───── Source data ─────

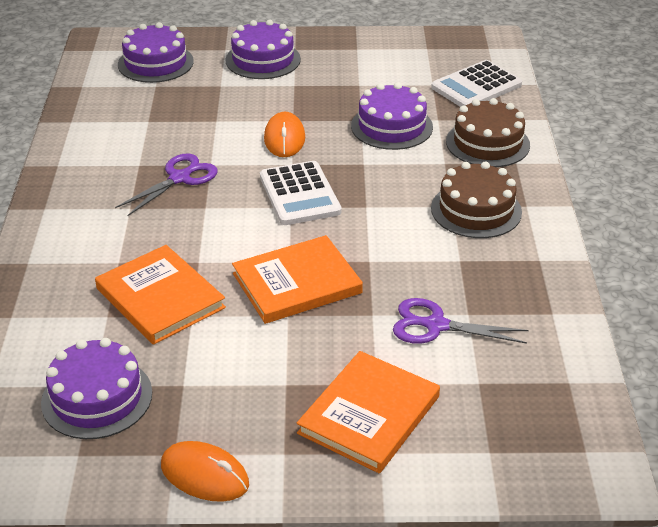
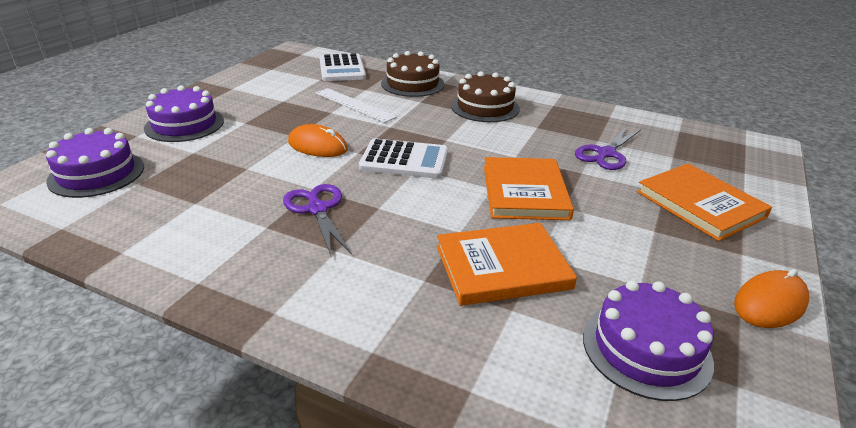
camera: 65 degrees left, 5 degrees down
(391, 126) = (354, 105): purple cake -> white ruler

─────
───── Source data ─────

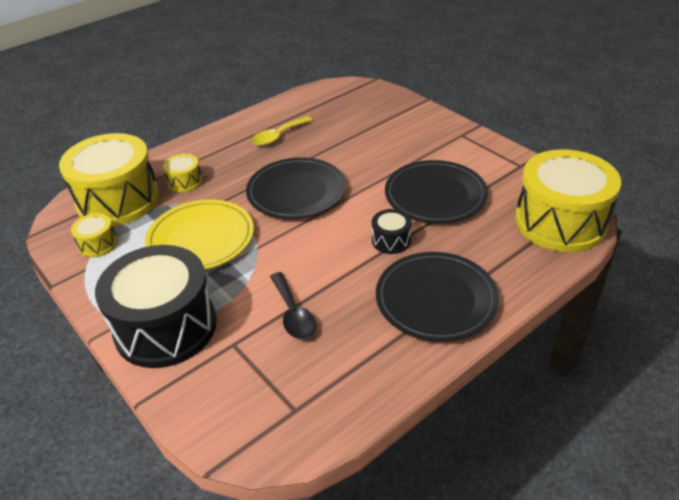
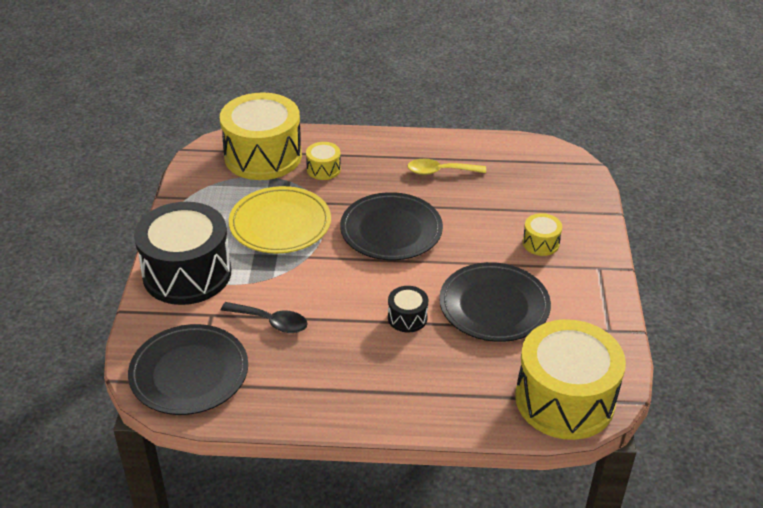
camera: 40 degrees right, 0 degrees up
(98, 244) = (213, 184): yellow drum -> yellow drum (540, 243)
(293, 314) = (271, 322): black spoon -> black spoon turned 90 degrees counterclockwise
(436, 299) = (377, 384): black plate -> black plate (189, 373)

─────
───── Source data ─────

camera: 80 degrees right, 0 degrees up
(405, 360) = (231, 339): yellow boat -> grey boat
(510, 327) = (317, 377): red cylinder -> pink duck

─────

• **Task**
From the records above, copy out the line with "camera: 65 degrees left, 5 degrees down", the line with "(391, 126) = (354, 105): purple", and every line between them, word for word.

• **The completed task**
camera: 65 degrees left, 5 degrees down
(391, 126) = (354, 105): purple cake -> white ruler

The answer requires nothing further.